**Exercise**
Leave every picture out and print exactly the lines that run from the one containing "type=rotate; before=teaspoon in" to the end of the listing.

**Records shown**
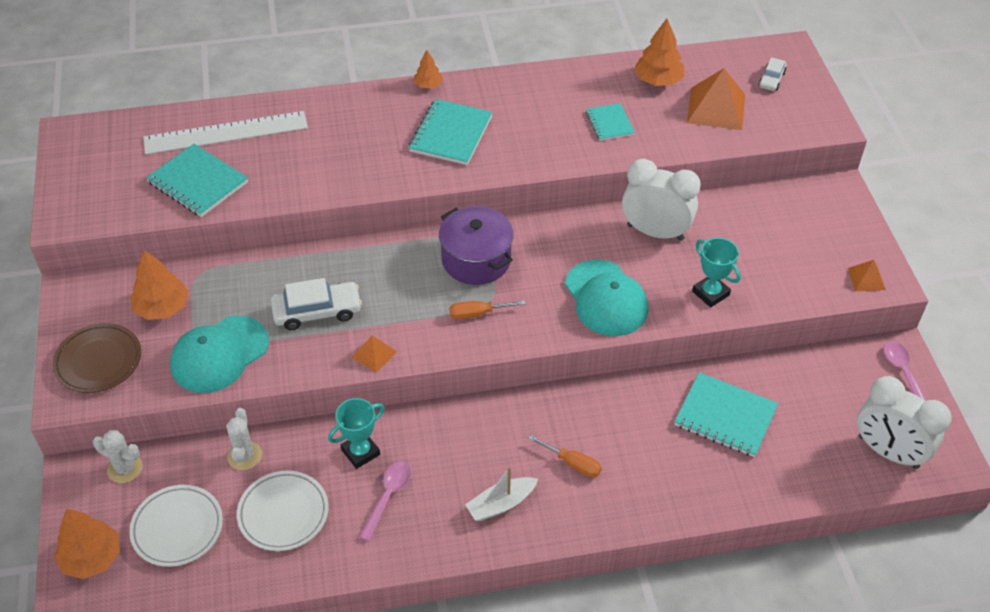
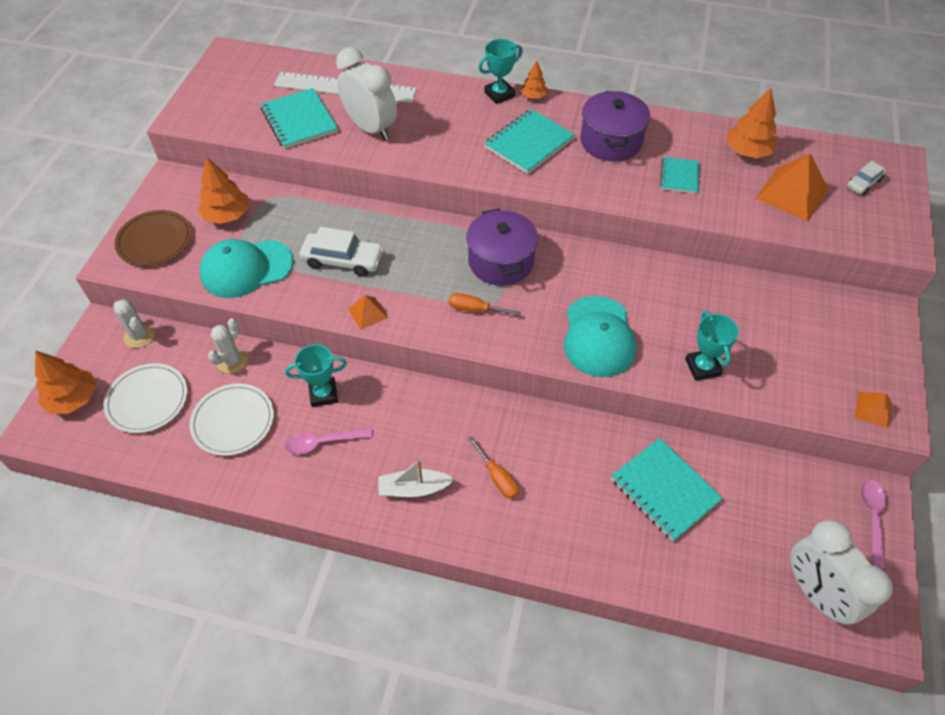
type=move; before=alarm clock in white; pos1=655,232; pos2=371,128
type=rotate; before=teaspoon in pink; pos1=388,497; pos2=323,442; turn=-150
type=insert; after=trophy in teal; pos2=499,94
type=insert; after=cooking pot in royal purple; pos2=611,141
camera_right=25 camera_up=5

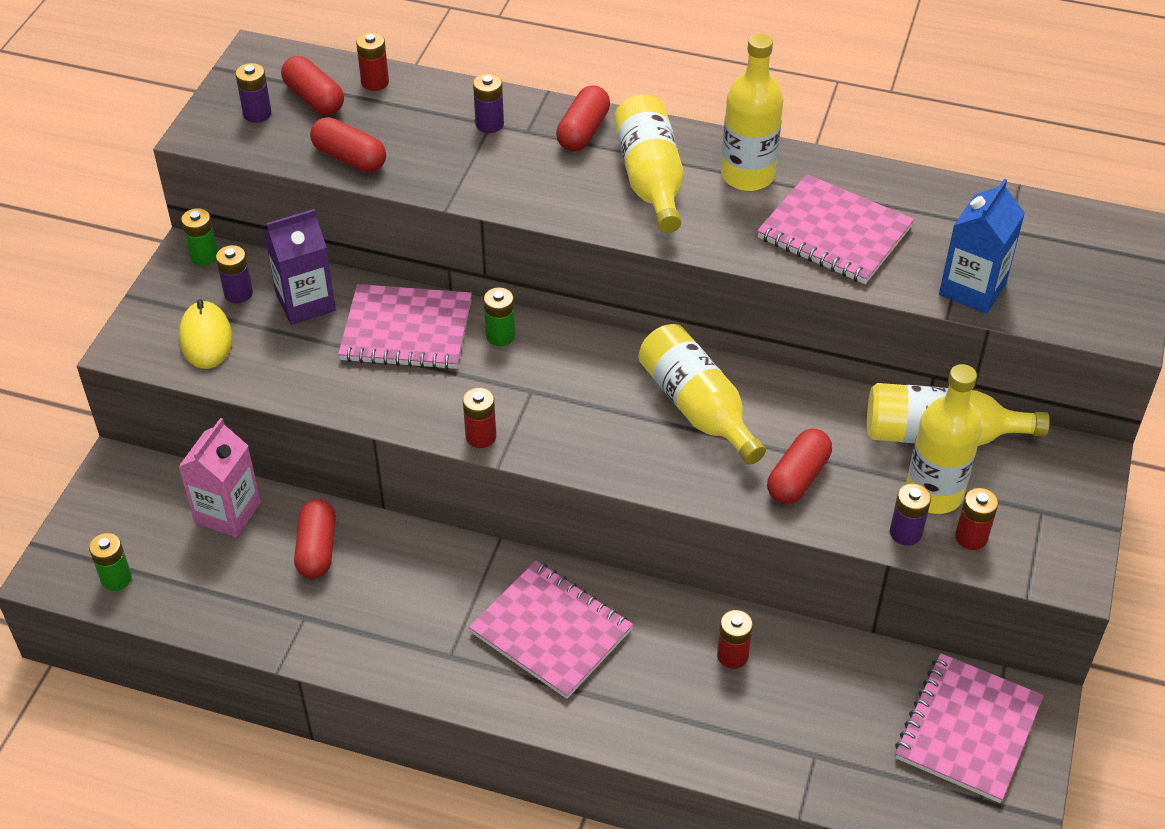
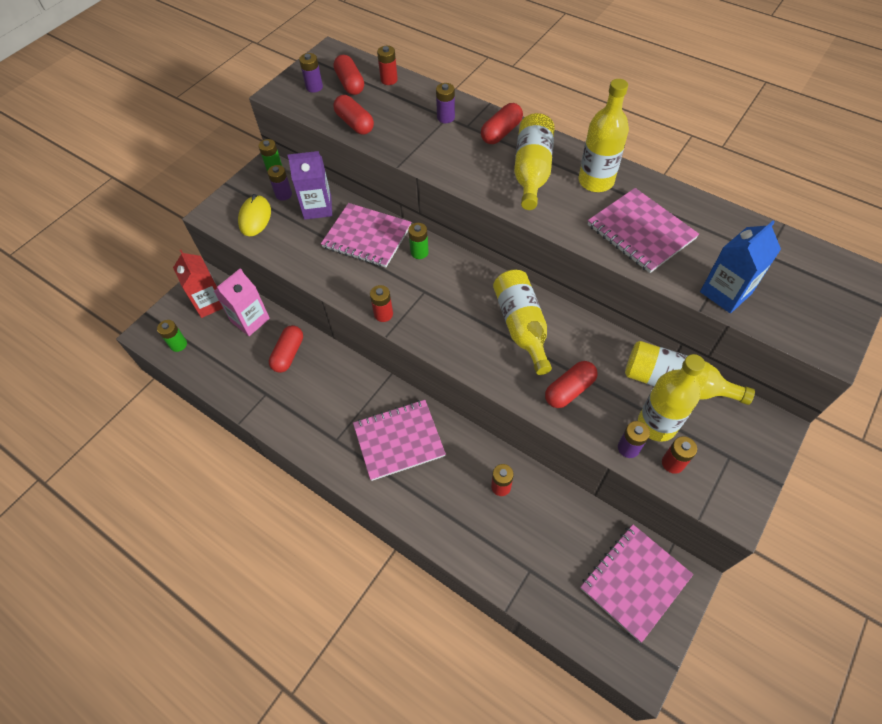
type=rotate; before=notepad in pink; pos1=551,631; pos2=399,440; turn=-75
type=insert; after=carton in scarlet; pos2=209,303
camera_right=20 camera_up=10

**Task result**
type=rotate; before=teaspoon in pink; pos1=388,497; pos2=323,442; turn=-150
type=insert; after=trophy in teal; pos2=499,94
type=insert; after=cooking pot in royal purple; pos2=611,141
camera_right=25 camera_up=5

type=rotate; before=notepad in pink; pos1=551,631; pos2=399,440; turn=-75
type=insert; after=carton in scarlet; pos2=209,303
camera_right=20 camera_up=10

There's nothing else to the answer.